= Problem requirements =
Could you retype exactly the line containing "in_first: [474, 155, 546, 209]" and every line after it in the data below, leaving out the pictures?

= Records shown =
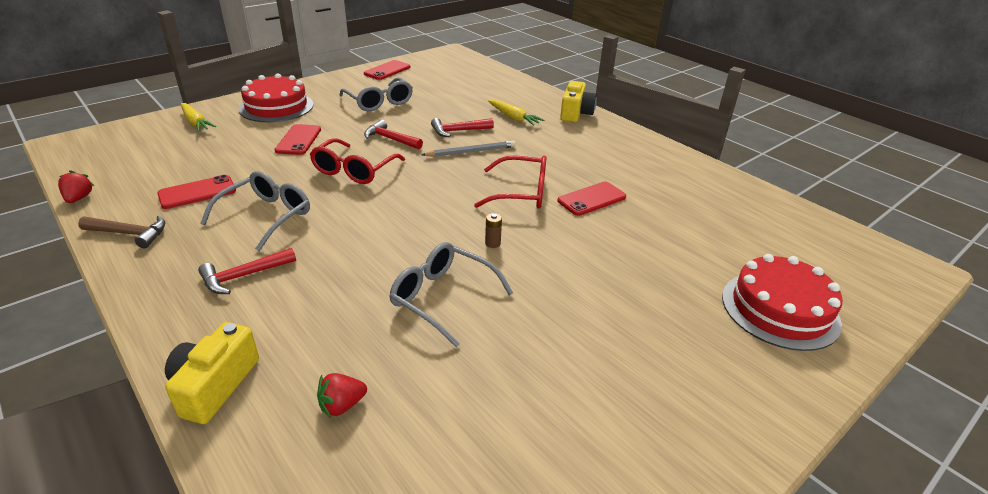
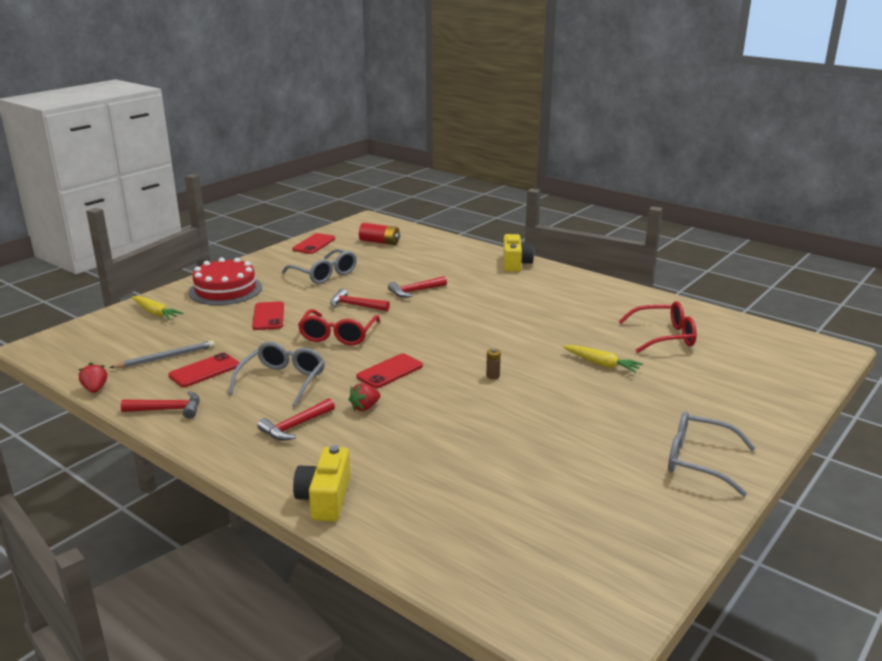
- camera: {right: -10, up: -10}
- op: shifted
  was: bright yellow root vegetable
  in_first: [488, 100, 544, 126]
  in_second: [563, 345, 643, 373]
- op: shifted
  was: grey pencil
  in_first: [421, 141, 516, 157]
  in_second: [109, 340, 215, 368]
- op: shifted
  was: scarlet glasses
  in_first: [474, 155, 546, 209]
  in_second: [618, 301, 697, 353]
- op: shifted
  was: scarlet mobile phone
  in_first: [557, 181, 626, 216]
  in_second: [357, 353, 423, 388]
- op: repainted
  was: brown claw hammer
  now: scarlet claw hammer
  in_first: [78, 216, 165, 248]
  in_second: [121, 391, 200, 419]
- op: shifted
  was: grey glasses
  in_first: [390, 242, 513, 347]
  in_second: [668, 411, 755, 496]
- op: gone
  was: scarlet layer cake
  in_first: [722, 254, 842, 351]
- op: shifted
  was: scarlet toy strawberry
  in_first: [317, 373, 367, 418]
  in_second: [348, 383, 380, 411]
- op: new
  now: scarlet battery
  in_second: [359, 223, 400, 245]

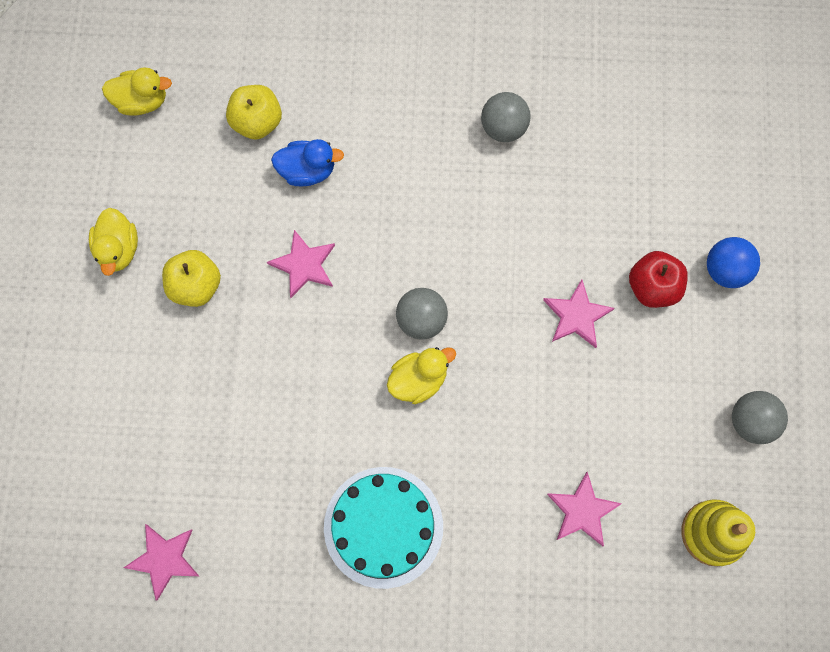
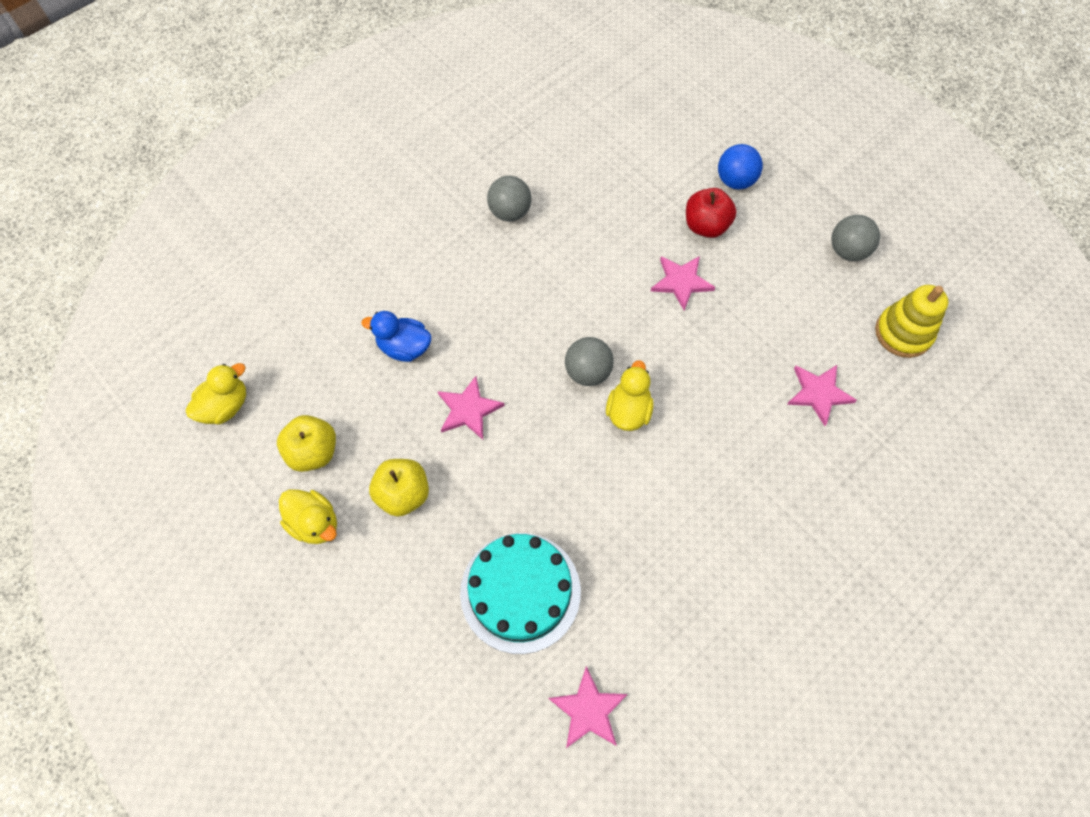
- camera: {right: -45, up: -10}
- op: shifted
  was: bright yellow apple fruit
  in_first: [226, 85, 282, 140]
  in_second: [277, 415, 336, 472]
- op: rotated
  was: royal blue toy duck
  in_first: [271, 139, 344, 186]
  in_second: [362, 311, 432, 362]
  clockwise: -120
- op: shifted
  was: turquoise layer cake
  in_first: [324, 467, 443, 589]
  in_second: [460, 533, 581, 654]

= Response to this task =
  in_first: [474, 155, 546, 209]
  in_second: [618, 301, 697, 353]
- op: shifted
  was: scarlet mobile phone
  in_first: [557, 181, 626, 216]
  in_second: [357, 353, 423, 388]
- op: repainted
  was: brown claw hammer
  now: scarlet claw hammer
  in_first: [78, 216, 165, 248]
  in_second: [121, 391, 200, 419]
- op: shifted
  was: grey glasses
  in_first: [390, 242, 513, 347]
  in_second: [668, 411, 755, 496]
- op: gone
  was: scarlet layer cake
  in_first: [722, 254, 842, 351]
- op: shifted
  was: scarlet toy strawberry
  in_first: [317, 373, 367, 418]
  in_second: [348, 383, 380, 411]
- op: new
  now: scarlet battery
  in_second: [359, 223, 400, 245]

- camera: {right: -45, up: -10}
- op: shifted
  was: bright yellow apple fruit
  in_first: [226, 85, 282, 140]
  in_second: [277, 415, 336, 472]
- op: rotated
  was: royal blue toy duck
  in_first: [271, 139, 344, 186]
  in_second: [362, 311, 432, 362]
  clockwise: -120
- op: shifted
  was: turquoise layer cake
  in_first: [324, 467, 443, 589]
  in_second: [460, 533, 581, 654]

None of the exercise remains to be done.